Items from a data source:
-------

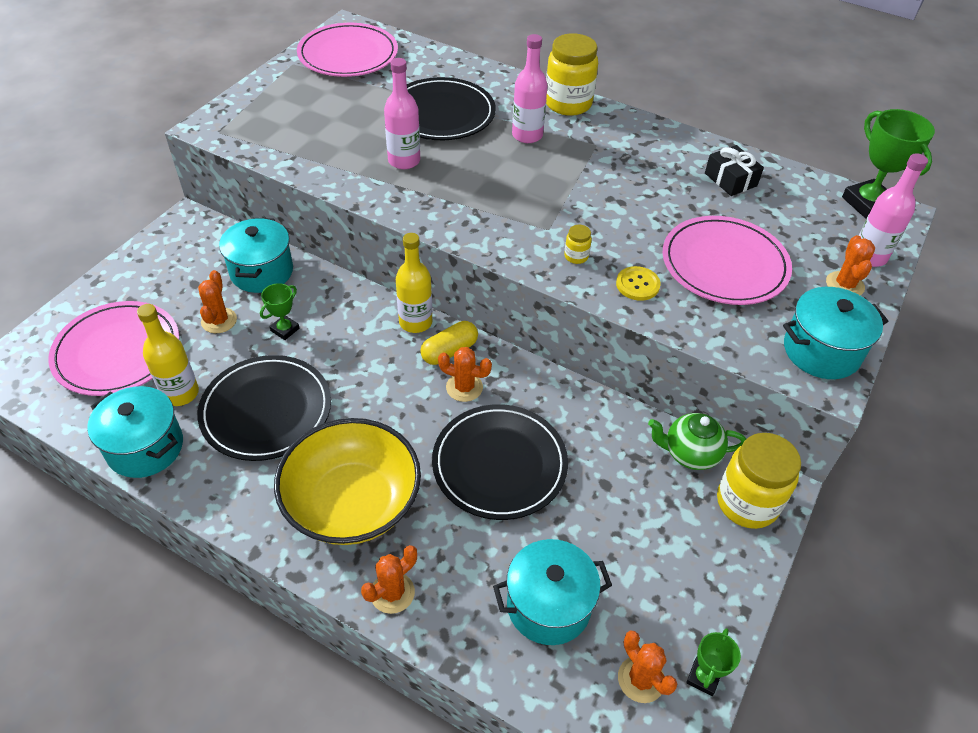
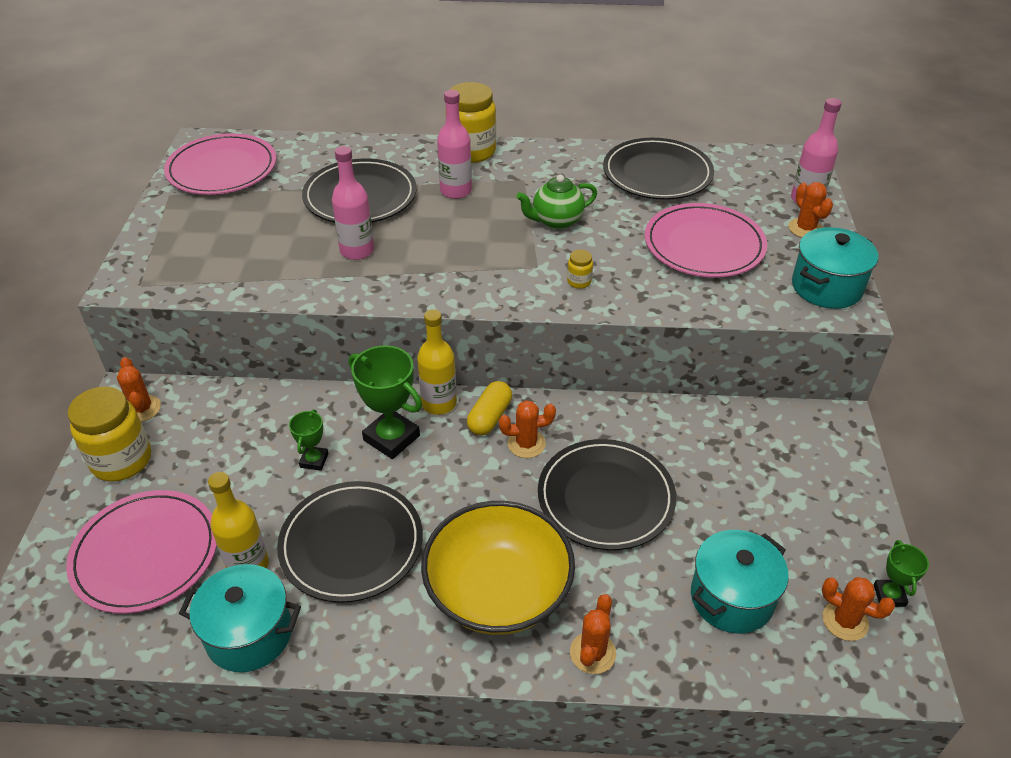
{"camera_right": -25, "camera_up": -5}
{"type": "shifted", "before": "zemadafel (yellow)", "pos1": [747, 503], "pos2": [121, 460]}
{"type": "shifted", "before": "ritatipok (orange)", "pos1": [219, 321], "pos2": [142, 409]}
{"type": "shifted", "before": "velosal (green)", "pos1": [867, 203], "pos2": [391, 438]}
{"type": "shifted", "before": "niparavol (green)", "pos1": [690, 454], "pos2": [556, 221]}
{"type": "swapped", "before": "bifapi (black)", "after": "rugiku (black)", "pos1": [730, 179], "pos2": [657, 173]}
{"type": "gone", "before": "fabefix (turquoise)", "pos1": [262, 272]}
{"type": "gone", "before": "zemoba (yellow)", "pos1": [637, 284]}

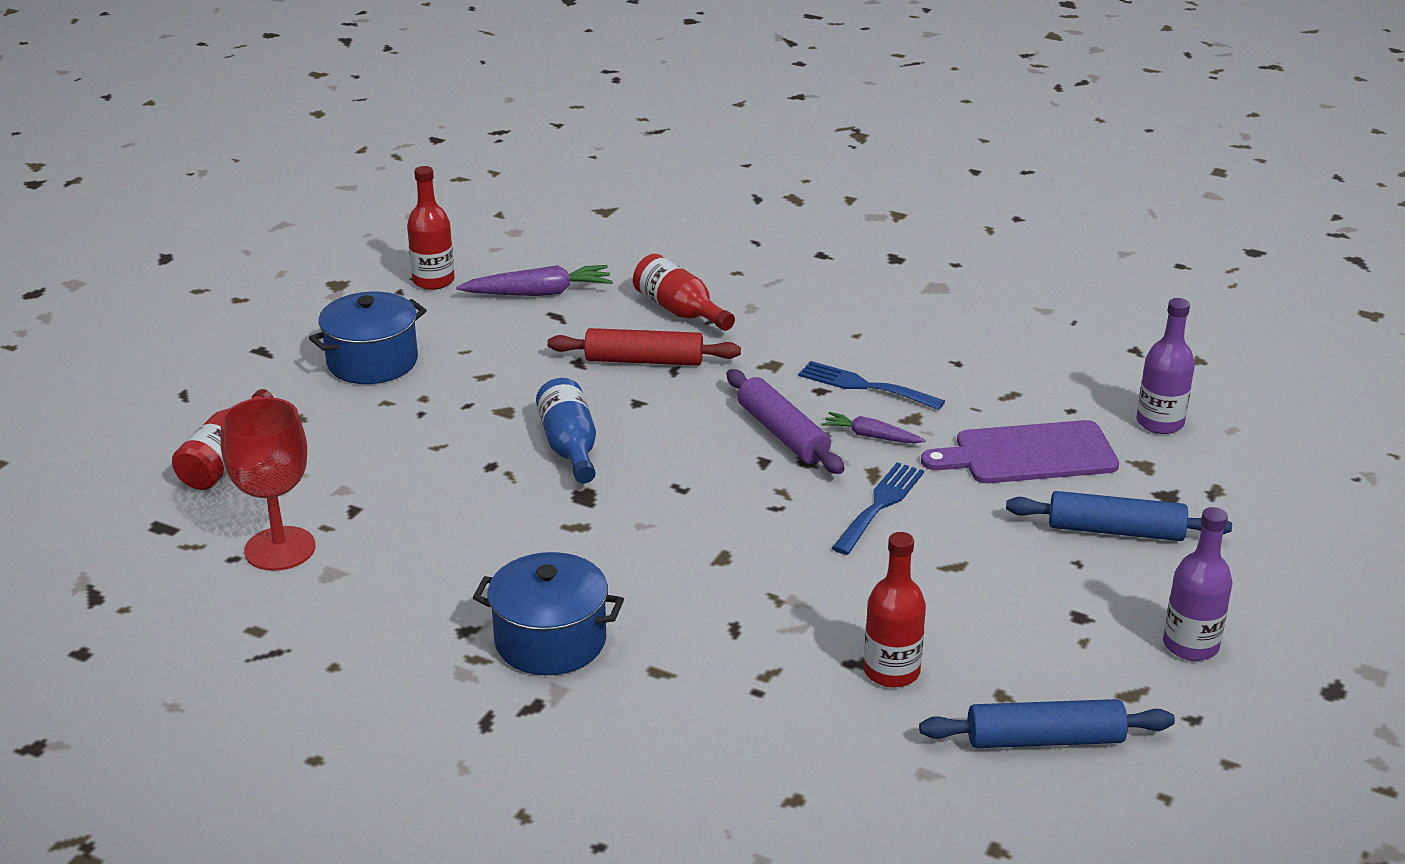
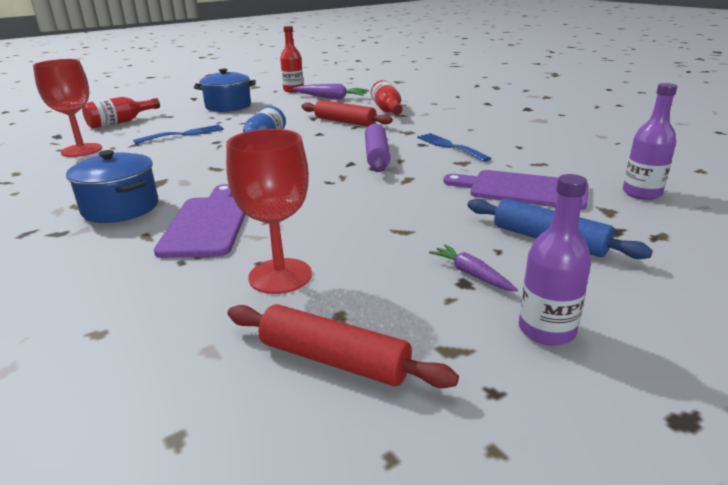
{"camera_right": 30, "camera_up": -5}
{"type": "shifted", "before": "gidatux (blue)", "pos1": [880, 505], "pos2": [184, 134]}
{"type": "new", "after": "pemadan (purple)", "pos2": [208, 223]}
{"type": "swapped", "before": "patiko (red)", "after": "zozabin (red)", "pos1": [891, 671], "pos2": [280, 276]}
{"type": "repainted", "before": "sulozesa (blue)", "after": "sulozesa (red)", "pos1": [1044, 739], "pos2": [334, 359]}
{"type": "shifted", "before": "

-------

* [Work instructions]:
I'd like the data above duplicated exactly, with no pictures included.

* [Reply]:
{"camera_right": -25, "camera_up": -5}
{"type": "shifted", "before": "zemadafel (yellow)", "pos1": [747, 503], "pos2": [121, 460]}
{"type": "shifted", "before": "ritatipok (orange)", "pos1": [219, 321], "pos2": [142, 409]}
{"type": "shifted", "before": "velosal (green)", "pos1": [867, 203], "pos2": [391, 438]}
{"type": "shifted", "before": "niparavol (green)", "pos1": [690, 454], "pos2": [556, 221]}
{"type": "swapped", "before": "bifapi (black)", "after": "rugiku (black)", "pos1": [730, 179], "pos2": [657, 173]}
{"type": "gone", "before": "fabefix (turquoise)", "pos1": [262, 272]}
{"type": "gone", "before": "zemoba (yellow)", "pos1": [637, 284]}

{"camera_right": 30, "camera_up": -5}
{"type": "shifted", "before": "gidatux (blue)", "pos1": [880, 505], "pos2": [184, 134]}
{"type": "new", "after": "pemadan (purple)", "pos2": [208, 223]}
{"type": "swapped", "before": "patiko (red)", "after": "zozabin (red)", "pos1": [891, 671], "pos2": [280, 276]}
{"type": "repainted", "before": "sulozesa (blue)", "after": "sulozesa (red)", "pos1": [1044, 739], "pos2": [334, 359]}
{"type": "shifted", "before": "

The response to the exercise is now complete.